Give again, word for word, the lines below that run from the line with "turquoise headphones [91,23,203,92]" through the line with "none -> green cake [307,458,380,532]". Drop the pictures.
*** Opening of DATASET ENTRIES ***
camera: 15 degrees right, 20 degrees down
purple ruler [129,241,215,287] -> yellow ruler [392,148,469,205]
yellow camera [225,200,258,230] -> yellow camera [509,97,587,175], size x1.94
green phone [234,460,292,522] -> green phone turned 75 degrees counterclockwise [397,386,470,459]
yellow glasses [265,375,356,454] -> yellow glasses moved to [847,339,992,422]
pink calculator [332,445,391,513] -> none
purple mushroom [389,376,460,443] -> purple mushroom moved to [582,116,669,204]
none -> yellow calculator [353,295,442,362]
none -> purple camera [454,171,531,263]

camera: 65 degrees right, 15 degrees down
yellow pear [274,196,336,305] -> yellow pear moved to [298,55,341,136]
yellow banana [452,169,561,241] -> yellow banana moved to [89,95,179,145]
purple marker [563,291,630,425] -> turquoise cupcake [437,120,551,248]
*** Close of DATASET ENTRIES ***
*** Opening of DATASET ENTRIES ***
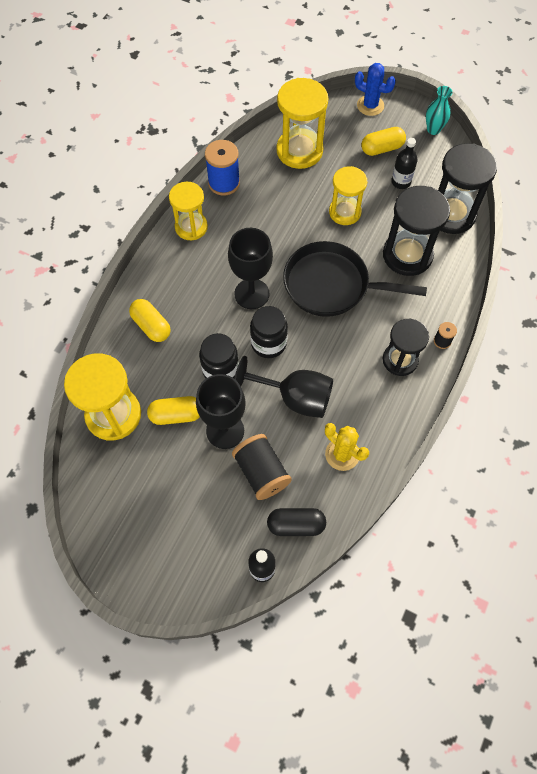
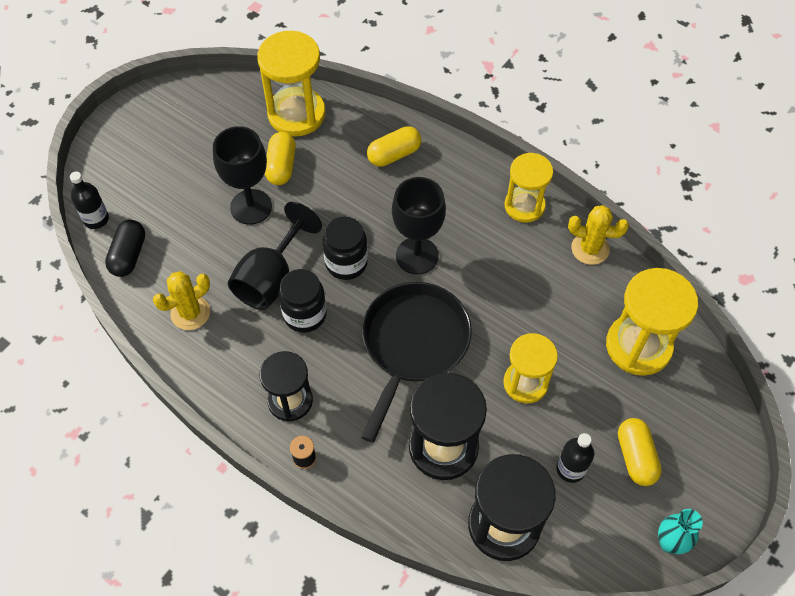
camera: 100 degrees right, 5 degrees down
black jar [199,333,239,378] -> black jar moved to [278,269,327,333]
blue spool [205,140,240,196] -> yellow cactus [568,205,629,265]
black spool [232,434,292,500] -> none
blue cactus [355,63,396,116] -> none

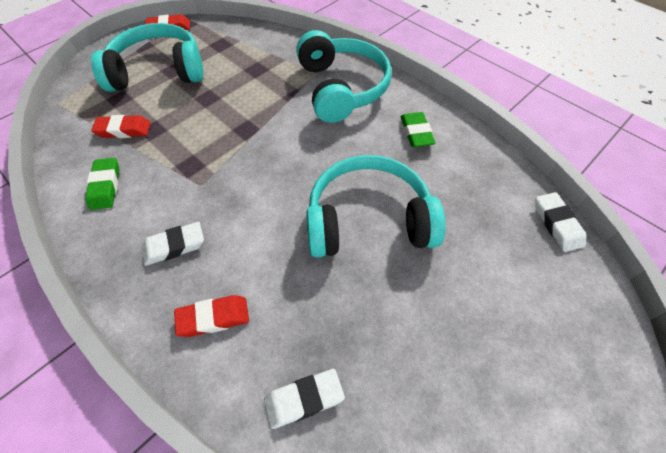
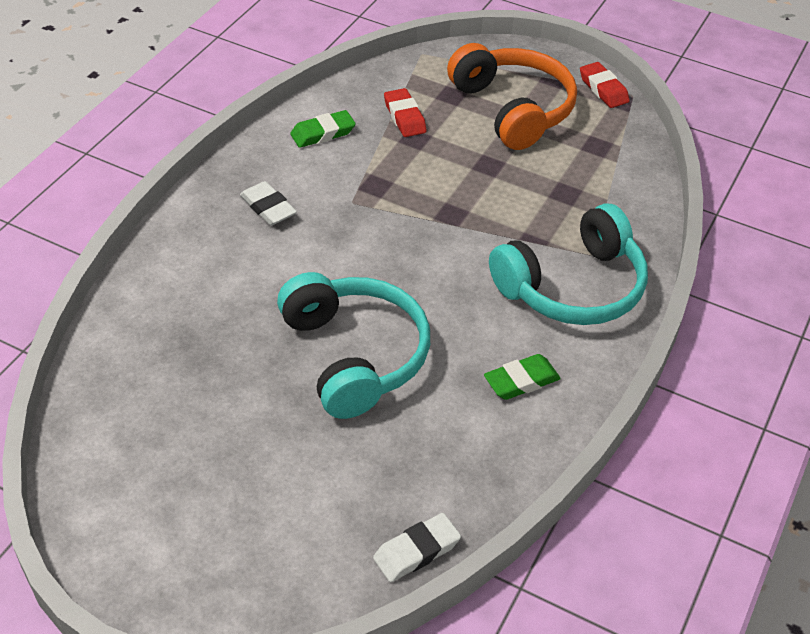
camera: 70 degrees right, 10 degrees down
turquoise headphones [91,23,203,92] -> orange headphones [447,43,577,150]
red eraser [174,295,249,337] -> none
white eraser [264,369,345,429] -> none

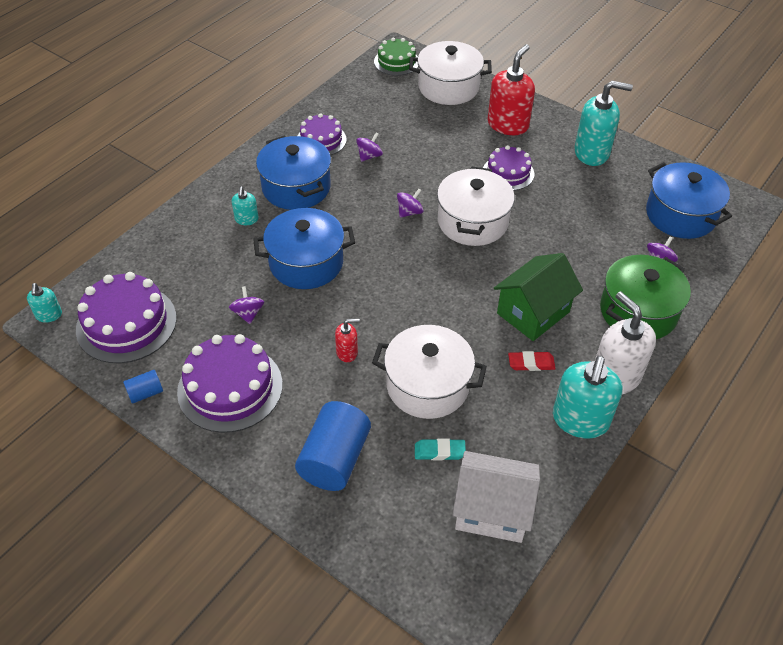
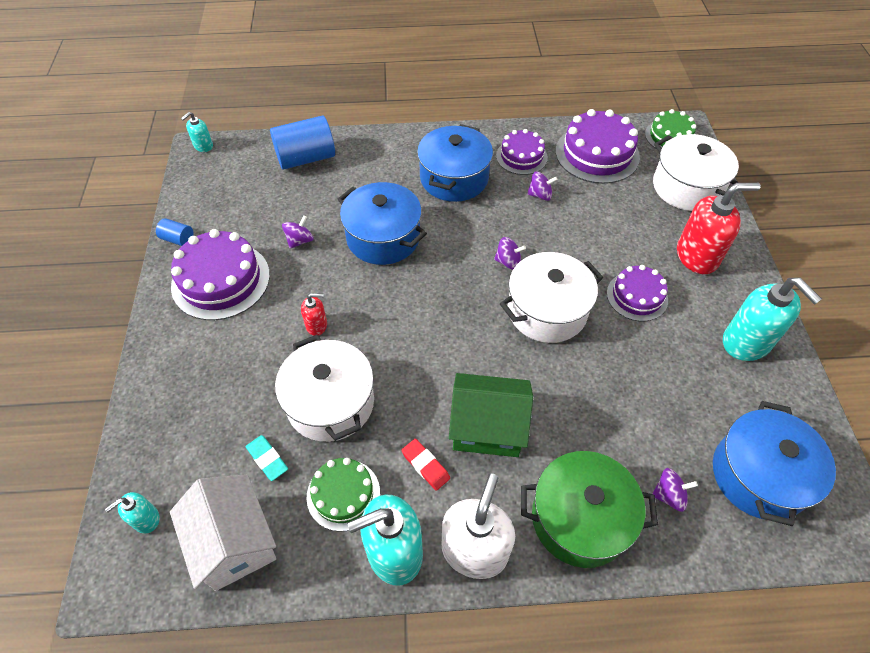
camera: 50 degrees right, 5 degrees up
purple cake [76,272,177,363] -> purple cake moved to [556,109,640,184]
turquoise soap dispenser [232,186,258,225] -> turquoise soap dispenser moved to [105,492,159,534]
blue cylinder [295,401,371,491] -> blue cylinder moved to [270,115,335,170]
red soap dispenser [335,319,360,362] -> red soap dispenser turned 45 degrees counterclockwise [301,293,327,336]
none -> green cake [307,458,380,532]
*** Close of DATASET ENTRIES ***
• ANSWER:
turquoise headphones [91,23,203,92] -> orange headphones [447,43,577,150]
red eraser [174,295,249,337] -> none
white eraser [264,369,345,429] -> none

camera: 50 degrees right, 5 degrees up
purple cake [76,272,177,363] -> purple cake moved to [556,109,640,184]
turquoise soap dispenser [232,186,258,225] -> turquoise soap dispenser moved to [105,492,159,534]
blue cylinder [295,401,371,491] -> blue cylinder moved to [270,115,335,170]
red soap dispenser [335,319,360,362] -> red soap dispenser turned 45 degrees counterclockwise [301,293,327,336]
none -> green cake [307,458,380,532]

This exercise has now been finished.